Edit tracking data:
****************
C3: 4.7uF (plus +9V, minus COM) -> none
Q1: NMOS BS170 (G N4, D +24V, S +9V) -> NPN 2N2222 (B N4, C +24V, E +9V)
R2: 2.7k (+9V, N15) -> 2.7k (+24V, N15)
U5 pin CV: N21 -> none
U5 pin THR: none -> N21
****************
The answer must consist of all the entries, copied exactly.

**Solution**
C3: 4.7uF (plus +9V, minus COM) -> none
Q1: NMOS BS170 (G N4, D +24V, S +9V) -> NPN 2N2222 (B N4, C +24V, E +9V)
R2: 2.7k (+9V, N15) -> 2.7k (+24V, N15)
U5 pin CV: N21 -> none
U5 pin THR: none -> N21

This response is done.